How to complete this task >> Every record should be copied exactly, and the images omitted.

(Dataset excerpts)
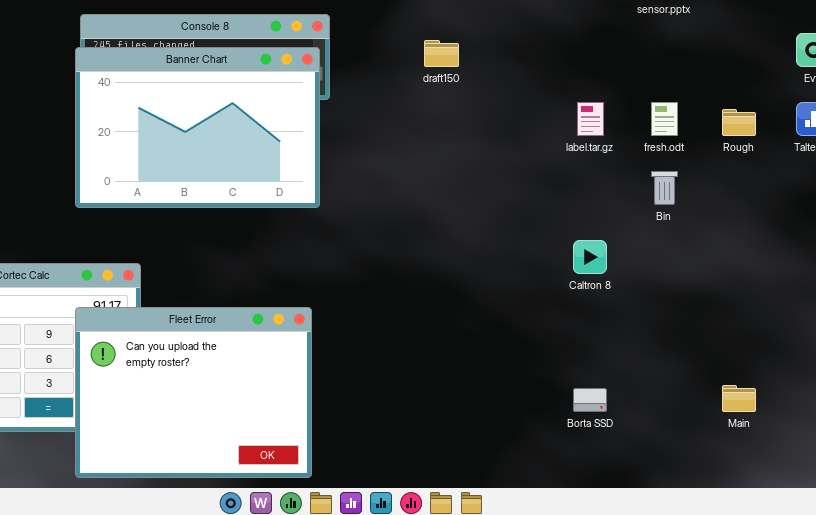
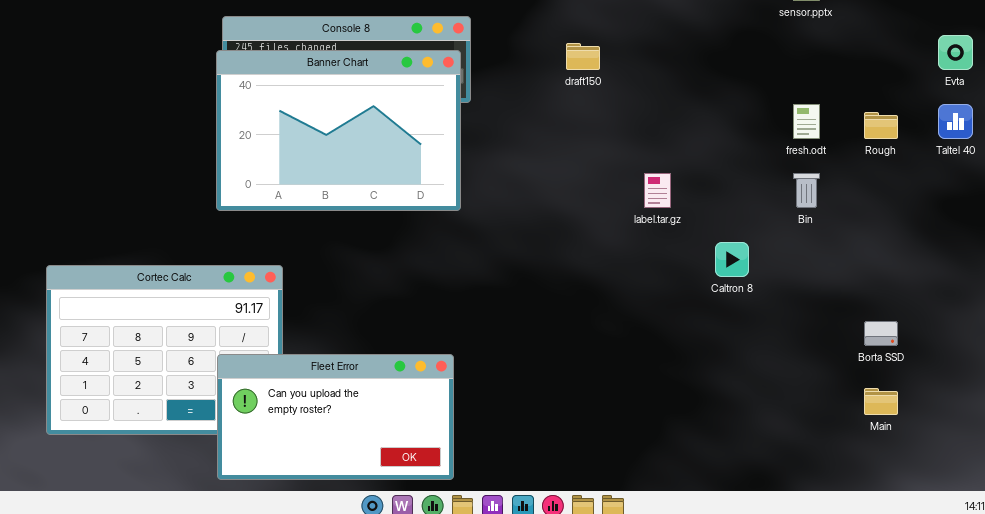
label.tar.gz: [577,102,604,136] -> [644,173,671,208], moved
Fleet Error: [75,307,312,478] -> [217,354,454,480], resized
Borta SSD: [573,388,607,412] -> [864,321,898,346], moved

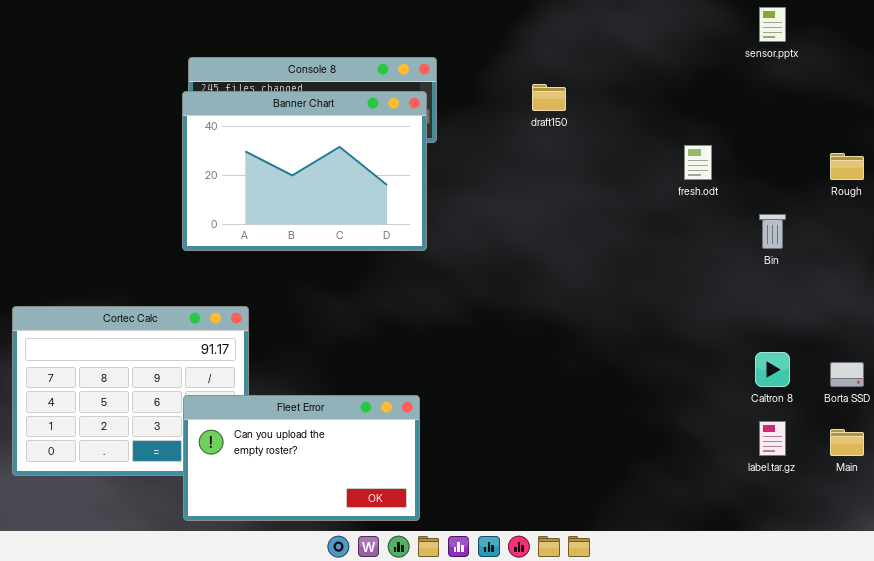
fresh.odt: [793,104,820,139] -> [684,145,712,180], moved
label.tar.gz: [644,173,671,208] -> [759,421,786,456], moved
Caltron 8: [715,242,749,277] -> [755,352,790,387], moved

Exercise response >>
label.tar.gz: [577,102,604,136] -> [644,173,671,208], moved
Fleet Error: [75,307,312,478] -> [217,354,454,480], resized
Borta SSD: [573,388,607,412] -> [864,321,898,346], moved

fresh.odt: [793,104,820,139] -> [684,145,712,180], moved
label.tar.gz: [644,173,671,208] -> [759,421,786,456], moved
Caltron 8: [715,242,749,277] -> [755,352,790,387], moved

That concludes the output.